» Information supplied:

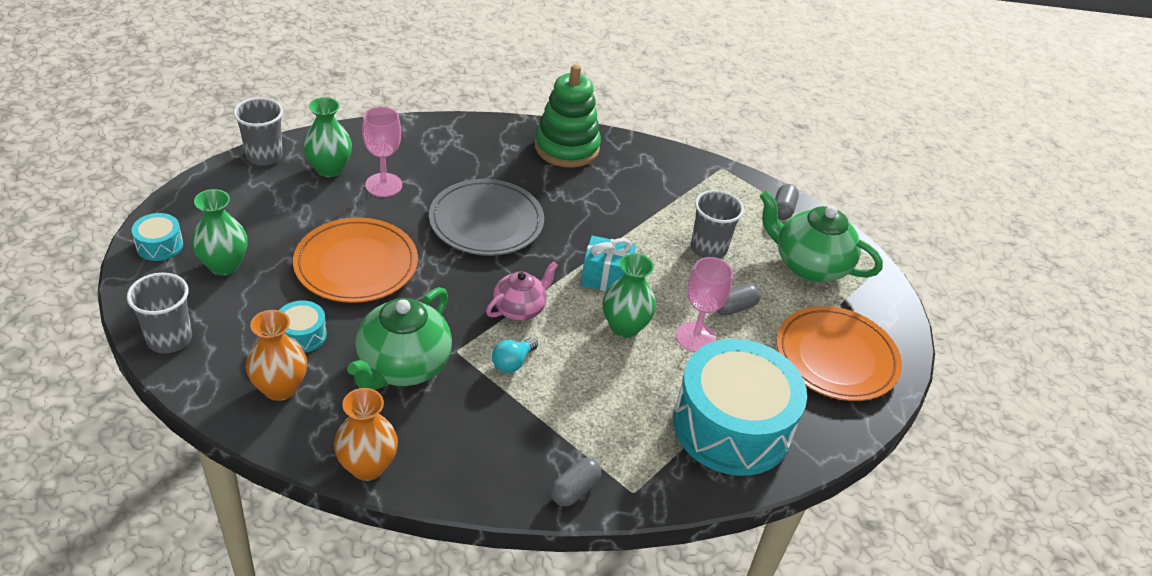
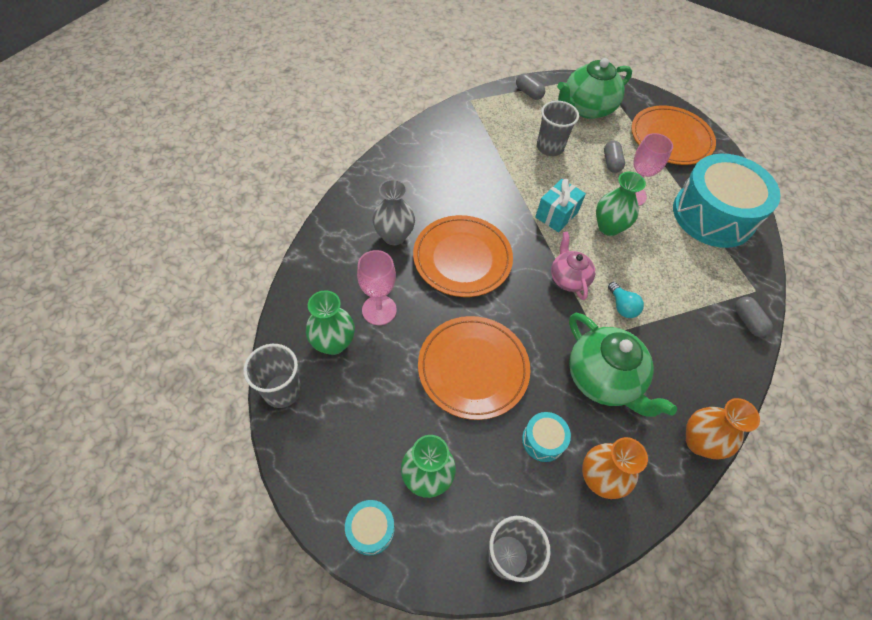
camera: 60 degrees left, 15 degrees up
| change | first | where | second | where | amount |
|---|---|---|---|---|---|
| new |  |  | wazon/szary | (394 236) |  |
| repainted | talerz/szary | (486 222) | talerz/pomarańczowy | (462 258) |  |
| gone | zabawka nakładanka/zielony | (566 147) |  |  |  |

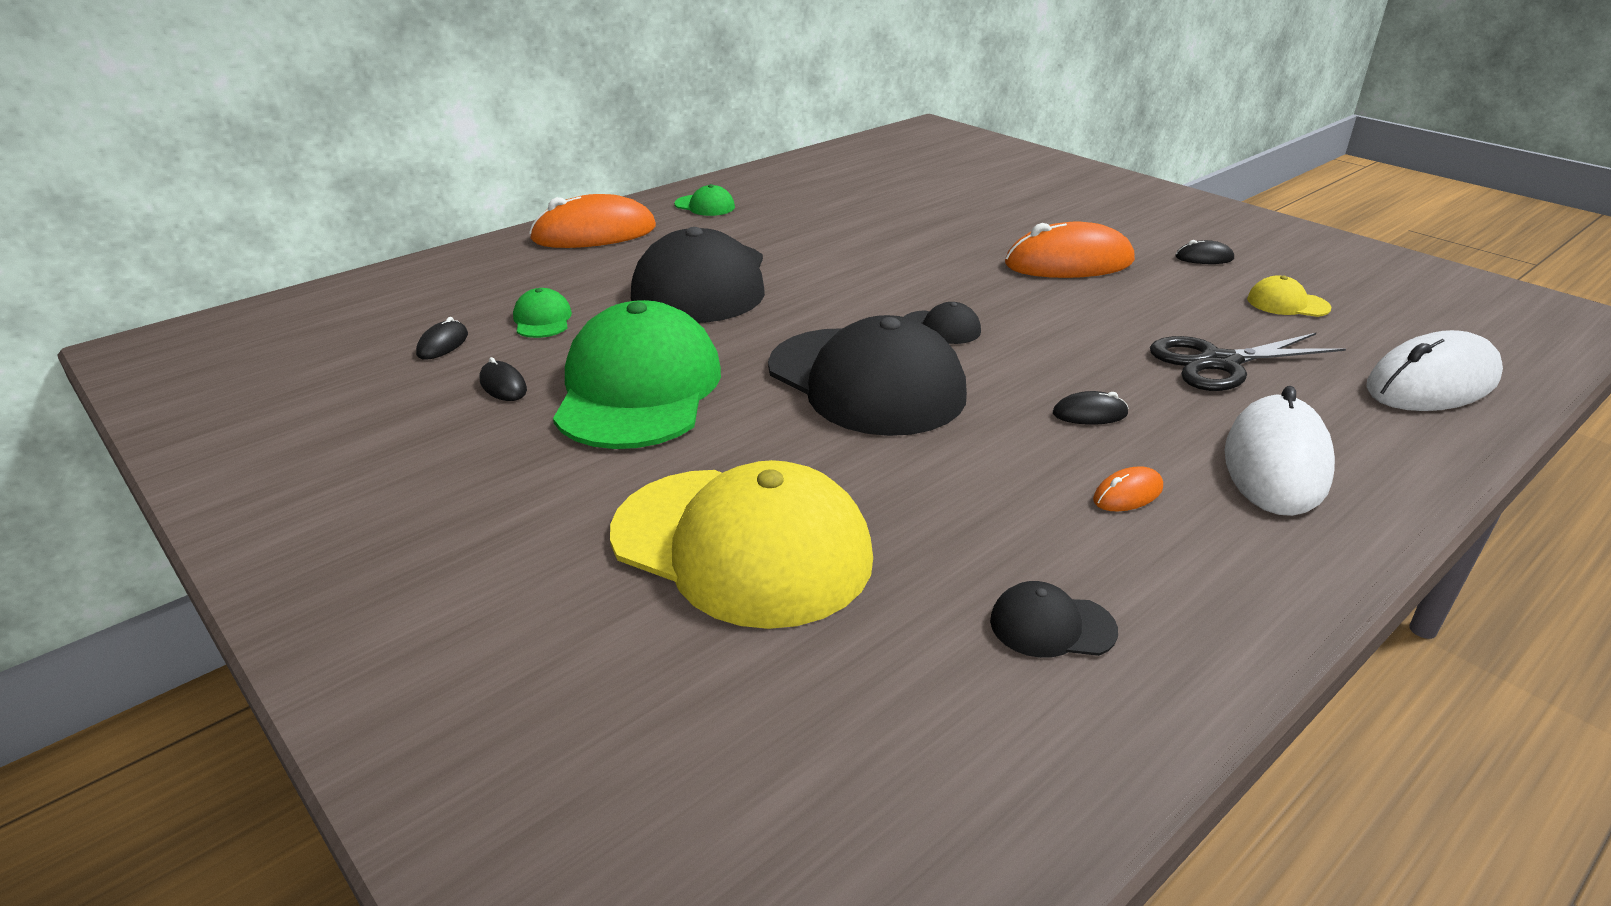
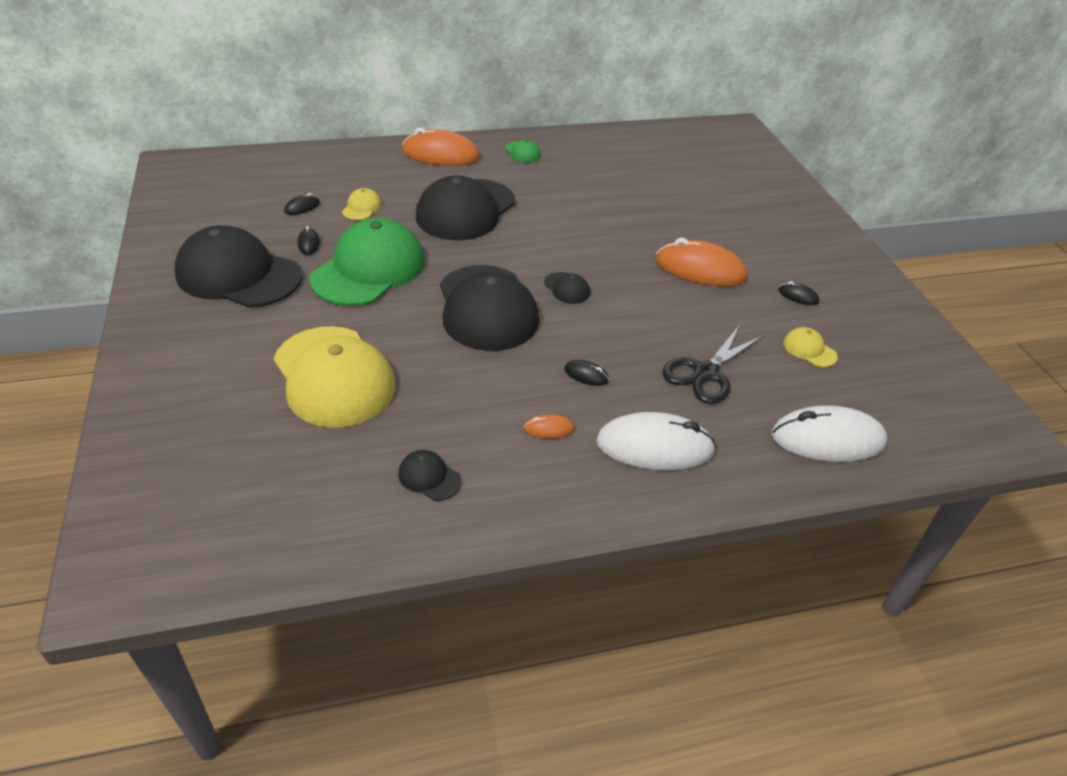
camera: 25 degrees right, 10 degrees up
| change | first | where | second | where | amount |
|---|---|---|---|---|---|
| new |  |  | czapka/czarny | (238 275) |  |
| repainted | czapka/zielony | (542 319) | czapka/żółty | (362 207) |  |
| rotated | myszka/biały | (1276 463) |  | (654 447) | 45 degrees clockwise |
| rotated | nożyczki/czarny | (1219 363) |  | (705 373) | 60 degrees counterclockwise |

» The problem: Take from the listing above each line in which the string "szary" is found.

» Solution for this problem:
| new |  |  | wazon/szary | (394 236) |  |
| repainted | talerz/szary | (486 222) | talerz/pomarańczowy | (462 258) |  |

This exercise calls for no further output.